Data taken from a collection:

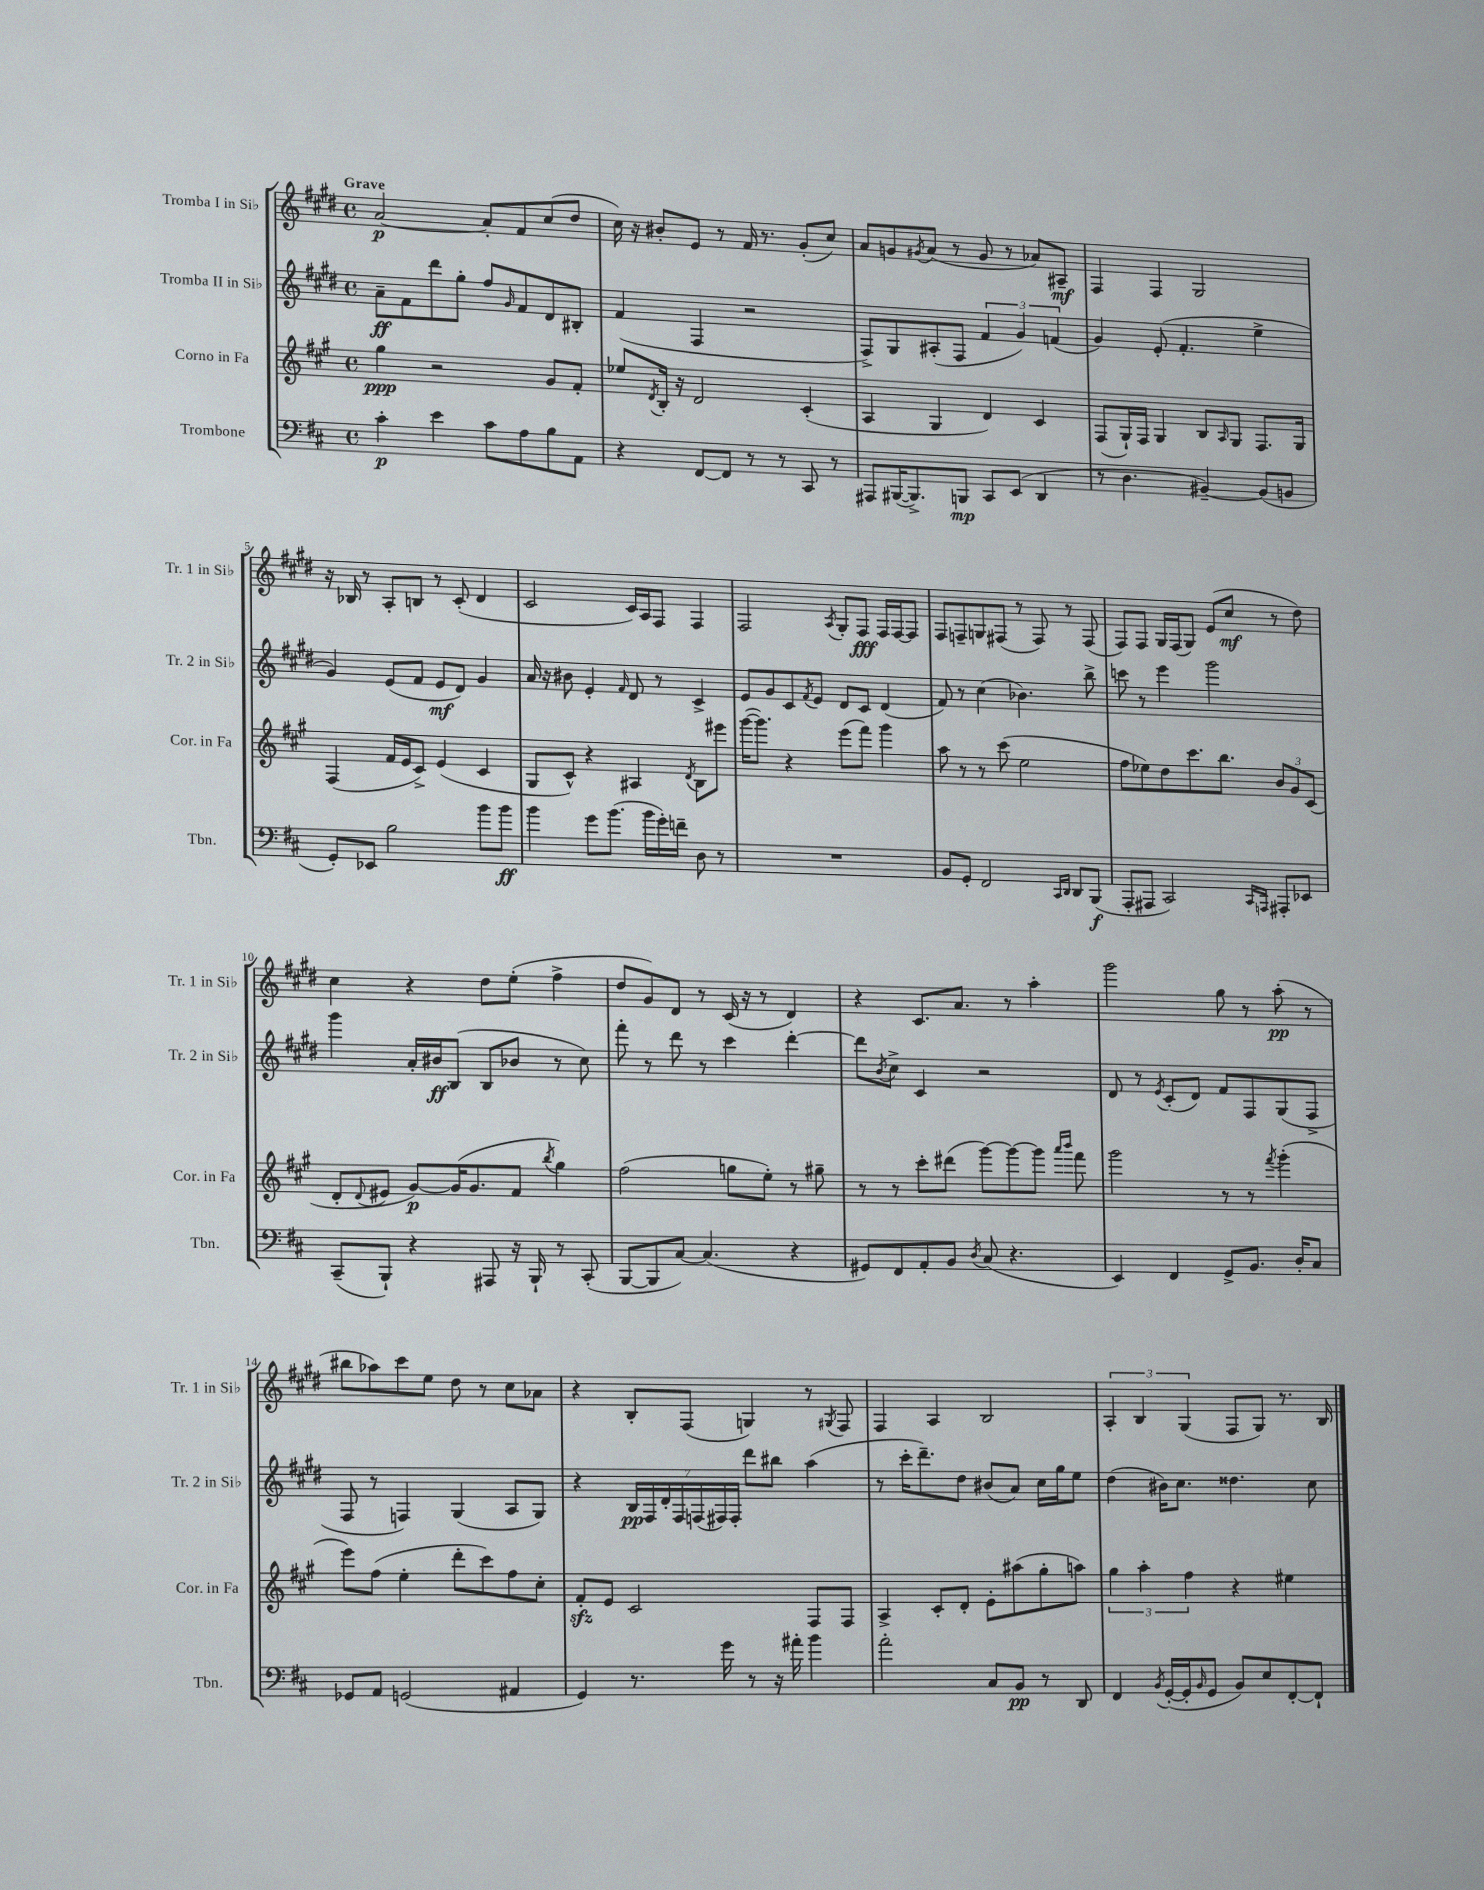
<<
\new StaffGroup <<
\new Staff = "s0" \with { instrumentName = "Tromba I in Sib" shortInstrumentName = "Tr. 1 in Sib" } {
    \clef treble \key e \major \defaultTimeSignature \time 4/4 \tempo "Grave"
    a'2~\p a'8-. fis'8 cis''8( dis''8 |
    cis''16) r16 bis'8-. e'8 r8 fis'16 r8. gis'8-.( cis''8) |
    a'8 g'8 \acciaccatura { gis'8 } a'8( r8 gis'8 r8 aes'8) ais8--\mf |
    fis4 fis4 gis2 |
    r16 bes16 r8 a8-. b8 r8 cis'8-.( dis'4 |
    cis'2 cis'16) a16 fis8 fis4 |
    fis2 \acciaccatura { a8 } gis8-. fis8\fff fis16 fis16~ fis8 |
    fis8 f8-- g8 fis8( r8 fis8) r8 fis8( |
    fis8) fis8 gis16 fis16( gis8) e'8( cis''8\mf r8 dis''8) |
    cis''4 r4 dis''8 e''8-.( fis''4-> |
    dis''8 gis'8) dis'8 r8 cis'16( r16 r8 dis'4) |
    r4 cis'8. a'8. r8 a''4-. |
    gis'''2 gis''8 r8 a''8-.\pp( r8 |
    bis''8 aes''8) cis'''8 e''8 dis''8 r8 cis''8 aes'8 |
    r4 b8-. fis8( g4) r8 \acciaccatura { gis8 } fis8 |
    fis4 a4 b2 |
    \tuplet 3/2 { a4-. b4 gis4( } fis8 gis8) r8. b16 \bar "|." |
}
\new Staff = "s1" \with { instrumentName = "Tromba II in Sib" shortInstrumentName = "Tr. 2 in Sib" } {
    \clef treble \key e \major \defaultTimeSignature \time 4/4
    a'8--\ff fis'8 dis'''8 gis''8-. fis''8 \grace { gis'16 } fis'8 dis'8 bis8-. |
    fis'4( fis4 r2 |
    fis8->) gis8 ais8-.( fis8 \tuplet 3/2 { fis'4 gis'4) f'4( } |
    gis'4) e'8-.( fis'4.-. e''4-> |
    gis'4) e'8( fis'8 e'8\mf dis'8) gis'4 |
    a'16 r16 bis'8 e'4-. \grace { fis'16 } dis'8 r8 cis'4-> |
    e'8 gis'8 cis'8 \acciaccatura { fis'8 } e'8 dis'8 cis'8 dis'4( |
    fis'8) r8 cis''4( bes'4.) b''8-> |
    c'''8 r8 e'''4 gis'''2 |
    gis'''4 a'16-. bis'16\ff b8( b8 bes'8 r8 cis''8) |
    fis'''8-. r8 dis'''8 r8 cis'''4 dis'''4~-. |
    dis'''8 \acciaccatura { b'8 } cis''8-> cis'4 r2 |
    dis'8 r8 \acciaccatura { e'8 } cis'8-.( dis'8) fis'8 fis8 gis8( fis8-> |
    fis8 r8 f4) gis4( a8 gis8) |
    r4 \tuplet 7/4 { b16\pp fis16 dis'16-. fis16 f16( fis16) fis16-. } dis'''8 bis''8 a''4( |
    r8 cis'''16-. dis'''8.--) dis''8 bis'8( a'8) cis''16 gis''16 e''8 |
    dis''4( bis'16) cis''8. disis''4. cis''8 \bar "|." |
}
\new Staff = "s2" \with { instrumentName = "Corno in Fa" shortInstrumentName = "Cor. in Fa" } {
    \clef treble \key a \major \defaultTimeSignature \time 4/4
    gis''4\ppp r2 gis'8 fis'8-. |
    ees''8 \acciaccatura { d'8 } b16-. r16 d'2 cis'4-.( |
    a4 gis4 d'4) cis'4 |
    fis8( gis16-!) fis16 gis4 b8 \grace { a16 } gis8 fis8. gis16 |
    fis4( fis'16 e'16 cis'8->) e'4( cis'4 |
    gis8 cis'8-^) r4 ais4 \acciaccatura { d'8 } b8 eis'''8 |
    gis'''16~( gis'''8.) r4 e'''8( fis'''8) gis'''4 |
    a''8 r8 r8 cis'''8( e''2 |
    fis''8 ees''8) d''8 cis'''8. b''8. \tuplet 3/2 { b'8 gis'8 cis'8( } |
    d'8-. \appoggiatura { d'8 } eis'8 gis'8~\p) gis'16( gis'8. fis'8 \acciaccatura { b''8 } gis''4) |
    fis''2( g''8 e''8-.) r8 gis''8-- |
    r8 r8 cis'''8-. dis'''8( gis'''8~) gis'''8~ gis'''8 \grace { a'''16 b'''16 } fis'''8 |
    gis'''2 r8 r8 \acciaccatura { fis'''8 } gis'''4-.( |
    e'''8) fis''8( e''4-. d'''8-. cis'''8) fis''8 cis''8-. |
    fis'8-.\sfz e'8 cis'2 fis8 fis8 |
    a4-> cis'8-. d'8-. e'8-. ais''8( gis''8-. a''8) |
    \tuplet 3/2 { gis''4 a''4-. fis''4 } r4 eis''4 \bar "|." |
}
\new Staff = "s3" \with { instrumentName = "Trombone" shortInstrumentName = "Tbn." } {
    \clef bass \key d \major \defaultTimeSignature \time 4/4
    cis'4-.\p e'4 cis'8 a8 b8 a,8 |
    r4 fis,8~ fis,8 r8 r8 cis,8 r8 |
    ais,,8 bis,,16~( bis,,8.->) b,,8\mp cis,8 e,8( d,4 |
    r8 d4. bis,4~--) bis,8( b,8 |
    g,8-.) ees,8 b2 b'8 b'8\ff |
    b'4 g'8 b'8.( b'16 g'16-.) f'16-- d8 r8 |
    R1 |
    b,8 g,8-. fis,2 \grace { cis,16 d,16 } d,8 b,,8\f( |
    a,,8-. ais,,8 cis,2) \grace { cis,16 a,,16 } ais,,8-. ees,8 |
    cis,8--( b,,8-!) r4 ais,,8 r16 b,,16-! r8 cis,8-.( |
    b,,8~ b,,8 cis8~) cis4.( r4 |
    gis,8) fis,8 a,8-. b,8 \acciaccatura { d8 } cis8( r4. |
    e,4) fis,4 g,8-> b,8. d16-. cis8 |
    ges,8 a,8 g,2( ais,4 |
    g,4) r8. g'16 r8 r16 ais'16-. b'4 |
    a'2-. cis8 b,8\pp r8 d,8 |
    fis,4 \acciaccatura { b,8 } g,16~-.( g,16-. \grace { b,16 } g,8 b,8) e8 fis,8~-. fis,8-! \bar "|." |
}
>>
>>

- **YOUR INSTRUCTIONS**:
Copy out the notation from all the entries, substituting "Trumpet" for every "Tromba" and changing nothing else. Leave the pictures out of your answer.

- **THE OUTPUT**:
<<
\new StaffGroup <<
\new Staff = "s0" \with { instrumentName = "Trumpet I in Sib" shortInstrumentName = "Tr. 1 in Sib" } {
    \clef treble \key e \major \defaultTimeSignature \time 4/4 \tempo "Grave"
    a'2~\p a'8-. fis'8 cis''8( dis''8 |
    cis''16) r16 bis'8-. e'8 r8 fis'16 r8. gis'8-.( cis''8) |
    a'8 g'8 \acciaccatura { gis'8 } a'8( r8 gis'8 r8 aes'8) ais8--\mf |
    fis4 fis4 gis2 |
    r16 bes16 r8 a8-. b8 r8 cis'8-.( dis'4 |
    cis'2 cis'16) a16 fis8 fis4 |
    fis2 \acciaccatura { a8 } gis8-. fis8\fff fis16 fis16~ fis8 |
    fis8 f8-- g8 fis8( r8 fis8) r8 fis8( |
    fis8) fis8 gis16 fis16( gis8) e'8( cis''8\mf r8 dis''8) |
    cis''4 r4 dis''8 e''8-.( fis''4-> |
    dis''8 gis'8) dis'8 r8 cis'16( r16 r8 dis'4) |
    r4 cis'8. a'8. r8 a''4-. |
    gis'''2 gis''8 r8 a''8-.\pp( r8 |
    bis''8 aes''8) cis'''8 e''8 dis''8 r8 cis''8 aes'8 |
    r4 b8-. fis8( g4) r8 \acciaccatura { gis8 } fis8 |
    fis4 a4 b2 |
    \tuplet 3/2 { a4-. b4 gis4( } fis8 gis8) r8. b16 \bar "|." |
}
\new Staff = "s1" \with { instrumentName = "Trumpet II in Sib" shortInstrumentName = "Tr. 2 in Sib" } {
    \clef treble \key e \major \defaultTimeSignature \time 4/4
    a'8--\ff fis'8 dis'''8 gis''8-. fis''8 \grace { gis'16 } fis'8 dis'8 bis8-. |
    fis'4( fis4 r2 |
    fis8->) gis8 ais8-.( fis8 \tuplet 3/2 { fis'4 gis'4) f'4( } |
    gis'4) e'8-.( fis'4.-. e''4-> |
    gis'4) e'8( fis'8 e'8\mf dis'8) gis'4 |
    a'16 r16 bis'8 e'4-. \grace { fis'16 } dis'8 r8 cis'4-> |
    e'8 gis'8 cis'8 \acciaccatura { fis'8 } e'8 dis'8 cis'8 dis'4( |
    fis'8) r8 cis''4( bes'4.) b''8-> |
    c'''8 r8 e'''4 gis'''2 |
    gis'''4 a'16-. bis'16\ff b8( b8 bes'8 r8 cis''8) |
    fis'''8-. r8 dis'''8 r8 cis'''4 dis'''4~-. |
    dis'''8 \acciaccatura { b'8 } cis''8-> cis'4 r2 |
    dis'8 r8 \acciaccatura { e'8 } cis'8-.( dis'8) fis'8 fis8 gis8( fis8-> |
    fis8 r8 f4) gis4( a8 gis8) |
    r4 \tuplet 7/4 { b16\pp fis16 dis'16-. fis16 f16( fis16) fis16-. } dis'''8 bis''8 a''4( |
    r8 cis'''16-. dis'''8.--) dis''8 bis'8( a'8) cis''16 gis''16 e''8 |
    dis''4( bis'16) cis''8. disis''4. cis''8 \bar "|." |
}
\new Staff = "s2" \with { instrumentName = "Corno in Fa" shortInstrumentName = "Cor. in Fa" } {
    \clef treble \key a \major \defaultTimeSignature \time 4/4
    gis''4\ppp r2 gis'8 fis'8-. |
    ees''8 \acciaccatura { d'8 } b16-. r16 d'2 cis'4-.( |
    a4 gis4 d'4) cis'4 |
    fis8( gis16-!) fis16 gis4 b8 \grace { a16 } gis8 fis8. gis16 |
    fis4( fis'16 e'16 cis'8->) e'4( cis'4 |
    gis8 cis'8-^) r4 ais4 \acciaccatura { d'8 } b8 eis'''8 |
    gis'''16~( gis'''8.) r4 e'''8( fis'''8) gis'''4 |
    a''8 r8 r8 cis'''8( e''2 |
    fis''8 ees''8) d''8 cis'''8. b''8. \tuplet 3/2 { b'8 gis'8 cis'8( } |
    d'8-. \appoggiatura { d'8 } eis'8 gis'8~\p) gis'16( gis'8. fis'8 \acciaccatura { b''8 } gis''4) |
    fis''2( g''8 e''8-.) r8 gis''8-- |
    r8 r8 cis'''8-. dis'''8( gis'''8~) gis'''8~ gis'''8 \grace { a'''16 b'''16 } fis'''8 |
    gis'''2 r8 r8 \acciaccatura { fis'''8 } gis'''4-.( |
    e'''8) fis''8( e''4-. d'''8-. cis'''8) fis''8 cis''8-. |
    fis'8-.\sfz e'8 cis'2 fis8 fis8 |
    a4-> cis'8-. d'8-. e'8-. ais''8( gis''8-. a''8) |
    \tuplet 3/2 { gis''4 a''4-. fis''4 } r4 eis''4 \bar "|." |
}
\new Staff = "s3" \with { instrumentName = "Trombone" shortInstrumentName = "Tbn." } {
    \clef bass \key d \major \defaultTimeSignature \time 4/4
    cis'4-.\p e'4 cis'8 a8 b8 a,8 |
    r4 fis,8~ fis,8 r8 r8 cis,8 r8 |
    ais,,8 bis,,16~( bis,,8.->) b,,8\mp cis,8 e,8( d,4 |
    r8 d4. bis,4~--) bis,8( b,8 |
    g,8-.) ees,8 b2 b'8 b'8\ff |
    b'4 g'8 b'8.( b'16 g'16-.) f'16-- d8 r8 |
    R1 |
    b,8 g,8-. fis,2 \grace { cis,16 d,16 } d,8 b,,8\f( |
    a,,8-. ais,,8 cis,2) \grace { cis,16 a,,16 } ais,,8-. ees,8 |
    cis,8--( b,,8-!) r4 ais,,8 r16 b,,16-! r8 cis,8-.( |
    b,,8~ b,,8 cis8~) cis4.( r4 |
    gis,8) fis,8 a,8-. b,8 \acciaccatura { d8 } cis8( r4. |
    e,4) fis,4 g,8-> b,8. d16-. cis8 |
    ges,8 a,8 g,2( ais,4 |
    g,4) r8. g'16 r8 r16 ais'16-. b'4 |
    a'2-. cis8 b,8\pp r8 d,8 |
    fis,4 \acciaccatura { b,8 } g,16~-.( g,16-. \grace { b,16 } g,8 b,8) e8 fis,8~-. fis,8-! \bar "|." |
}
>>
>>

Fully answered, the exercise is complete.